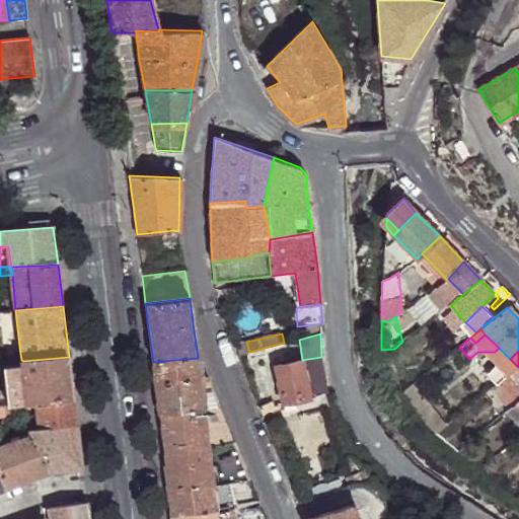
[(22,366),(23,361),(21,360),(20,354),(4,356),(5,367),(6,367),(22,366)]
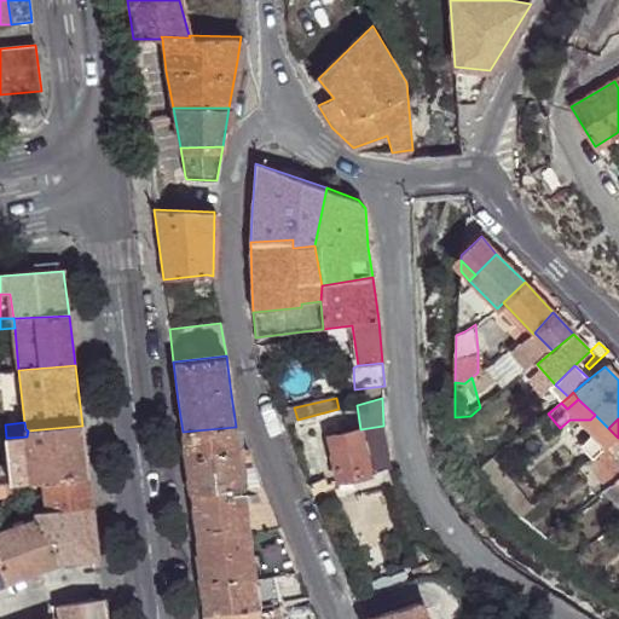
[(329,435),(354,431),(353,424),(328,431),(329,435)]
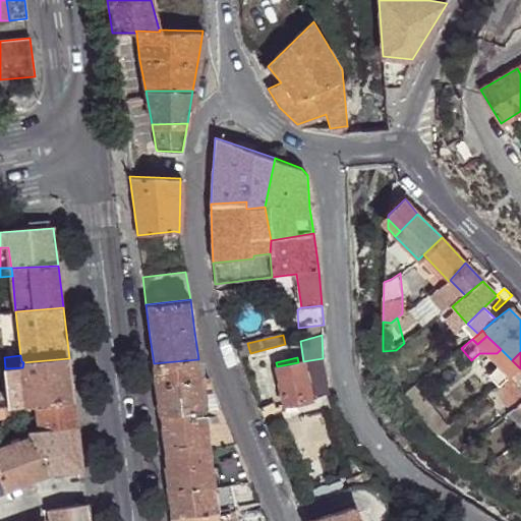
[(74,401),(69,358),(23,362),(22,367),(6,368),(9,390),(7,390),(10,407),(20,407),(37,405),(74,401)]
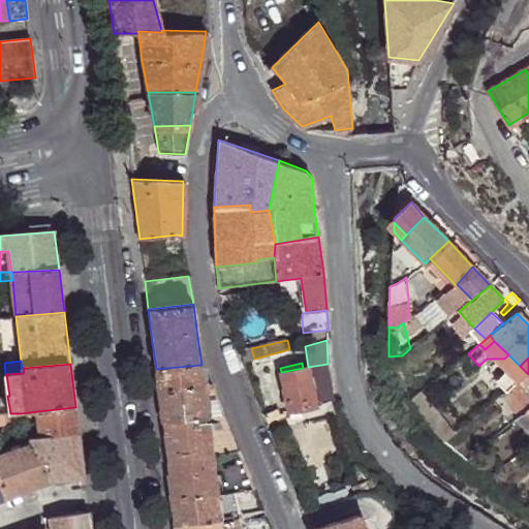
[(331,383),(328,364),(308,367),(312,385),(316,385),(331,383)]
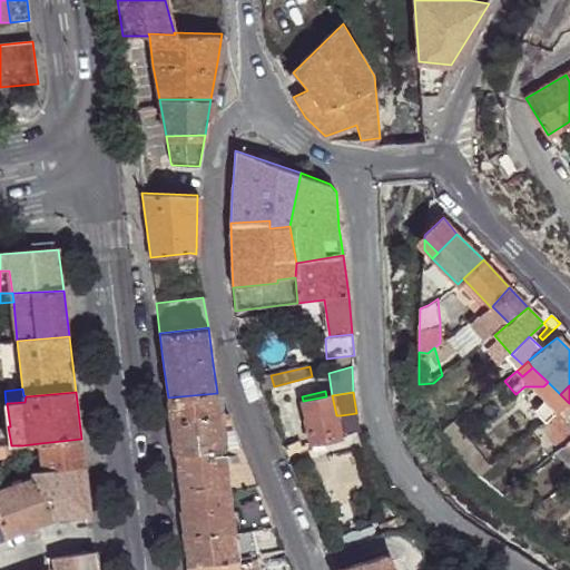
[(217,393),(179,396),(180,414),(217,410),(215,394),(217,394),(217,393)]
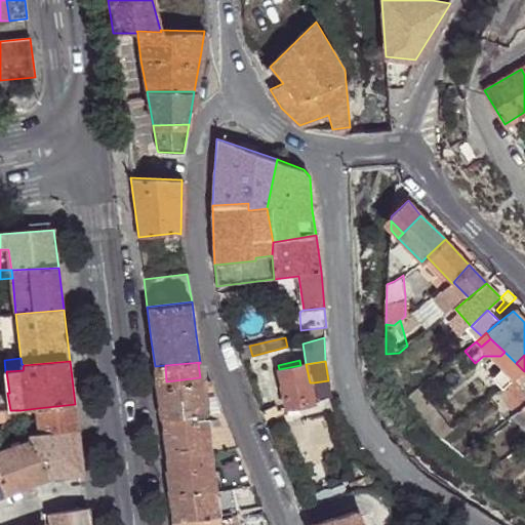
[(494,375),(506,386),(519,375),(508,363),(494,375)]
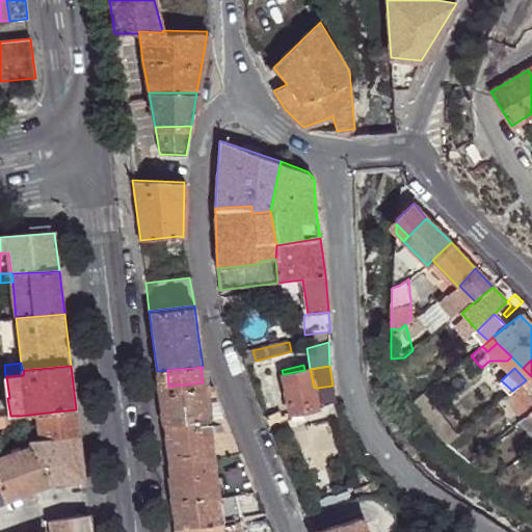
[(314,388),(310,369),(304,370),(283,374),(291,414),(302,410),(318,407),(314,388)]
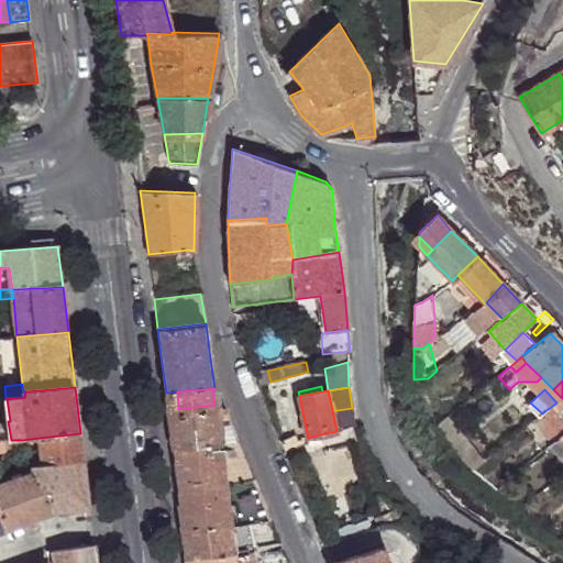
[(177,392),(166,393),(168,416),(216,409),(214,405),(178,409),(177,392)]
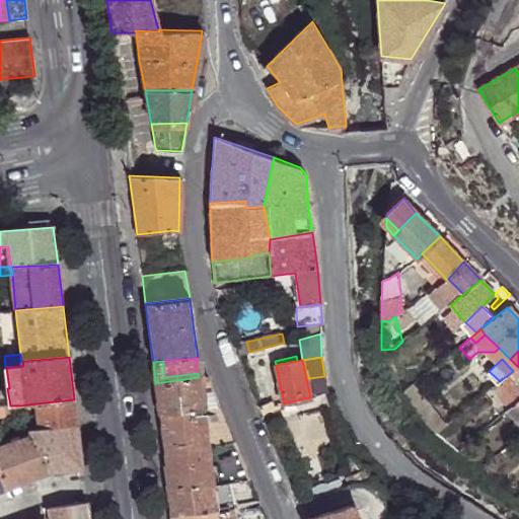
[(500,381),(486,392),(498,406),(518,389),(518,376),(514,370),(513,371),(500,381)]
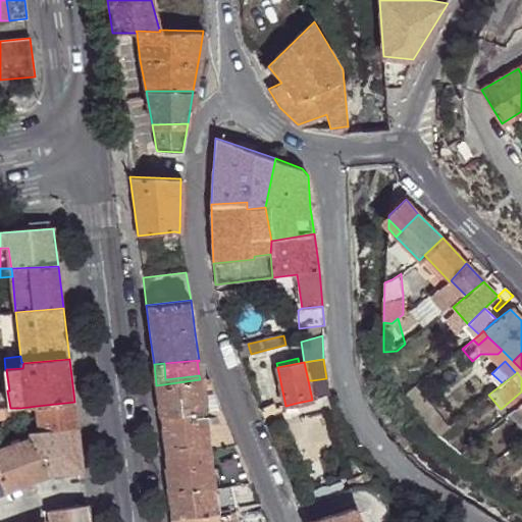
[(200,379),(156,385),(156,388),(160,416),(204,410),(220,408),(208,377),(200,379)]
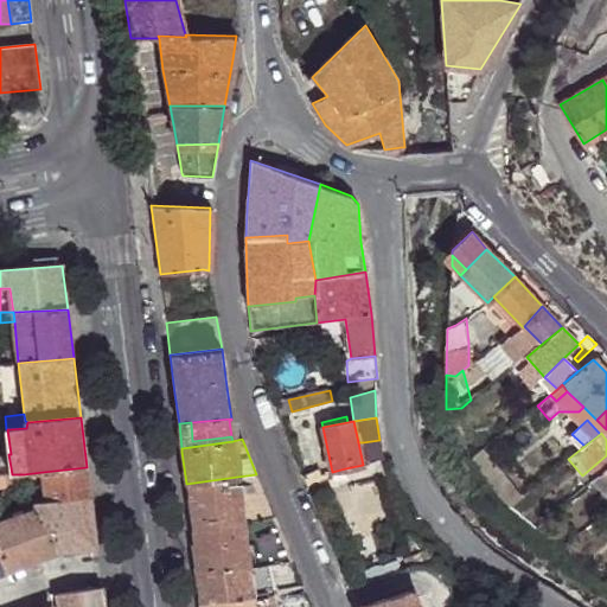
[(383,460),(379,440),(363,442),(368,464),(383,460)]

------------------------------------------------

TASK ITEM:
The copy should match the records above exactly, except that pictures are dropped.

SOLUTION TO THE PROBLEM:
[(22,366),(23,361),(21,360),(20,354),(4,356),(5,367),(6,367),(22,366)]
[(329,435),(354,431),(353,424),(328,431),(329,435)]
[(74,401),(69,358),(23,362),(22,367),(6,368),(9,390),(7,390),(10,407),(20,407),(37,405),(74,401)]
[(331,383),(328,364),(308,367),(312,385),(316,385),(331,383)]
[(217,393),(179,396),(180,414),(217,410),(215,394),(217,394),(217,393)]
[(494,375),(506,386),(519,375),(508,363),(494,375)]
[(314,388),(310,369),(304,370),(283,374),(291,414),(302,410),(318,407),(314,388)]
[(177,392),(166,393),(168,416),(216,409),(214,405),(178,409),(177,392)]
[(500,381),(486,392),(498,406),(518,389),(518,376),(514,370),(513,371),(500,381)]
[(200,379),(156,385),(156,388),(160,416),(204,410),(220,408),(208,377),(200,379)]
[(383,460),(379,440),(363,442),(368,464),(383,460)]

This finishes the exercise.